Content revision data

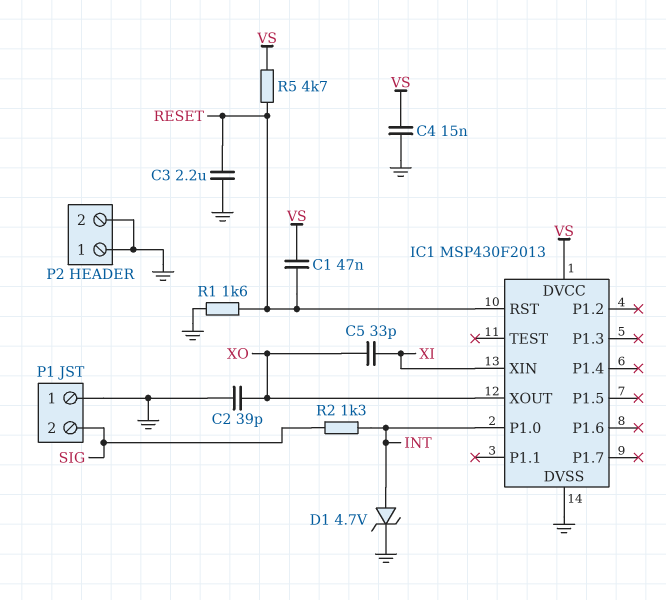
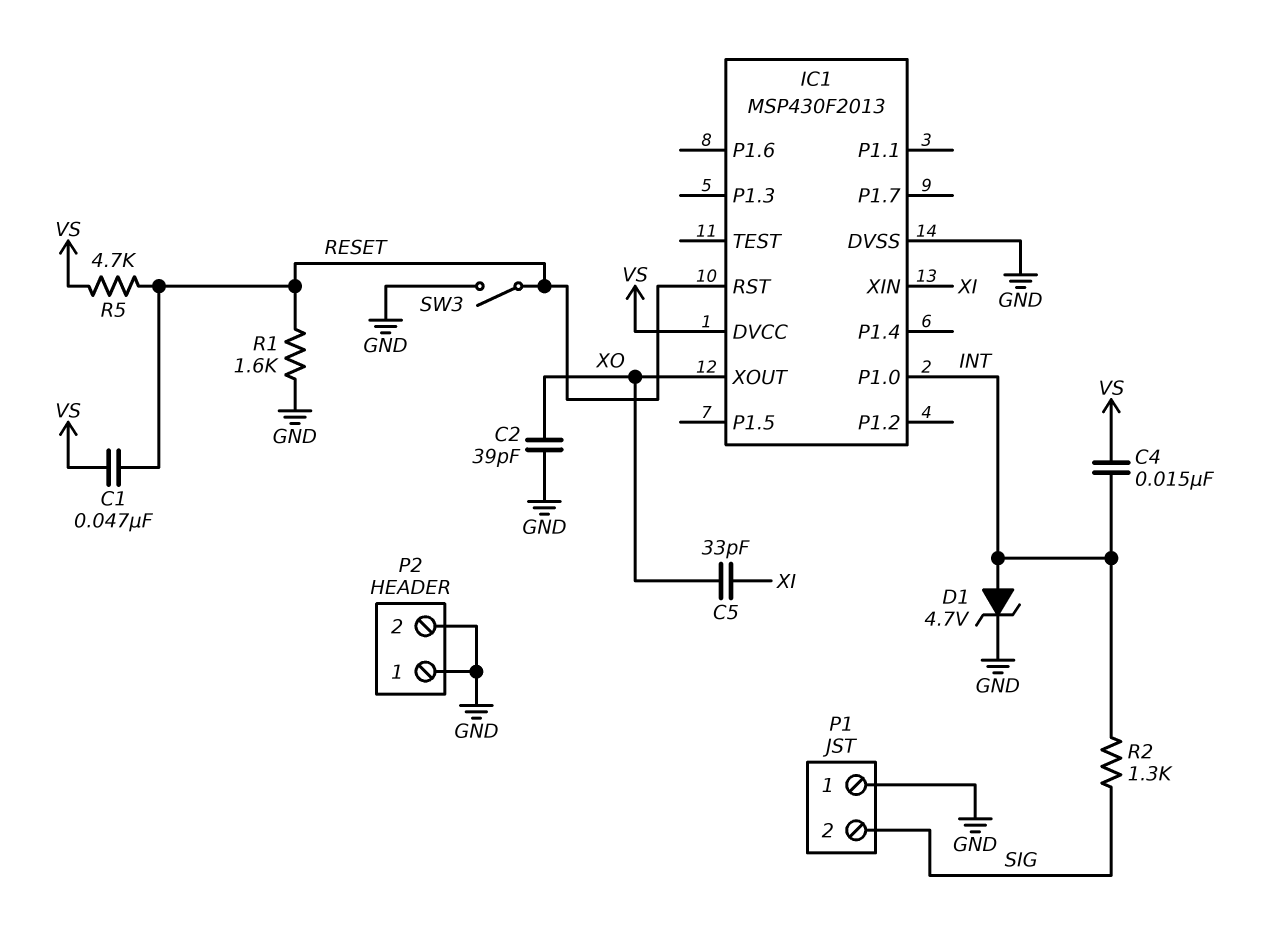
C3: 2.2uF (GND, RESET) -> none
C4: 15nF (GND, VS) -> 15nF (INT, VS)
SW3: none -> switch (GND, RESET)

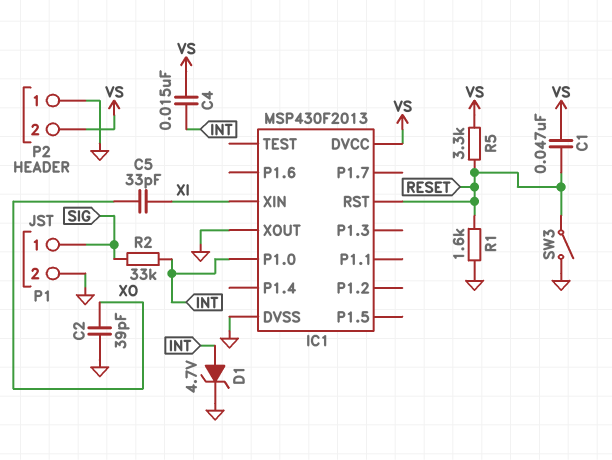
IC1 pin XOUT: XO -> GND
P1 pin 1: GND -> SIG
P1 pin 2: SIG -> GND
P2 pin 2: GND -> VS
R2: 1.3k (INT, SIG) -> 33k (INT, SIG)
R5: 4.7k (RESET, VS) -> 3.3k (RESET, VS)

__Required work__: Scan the records for the word "none" and copy every line where it is found.

__Task solution__:
C3: 2.2uF (GND, RESET) -> none
SW3: none -> switch (GND, RESET)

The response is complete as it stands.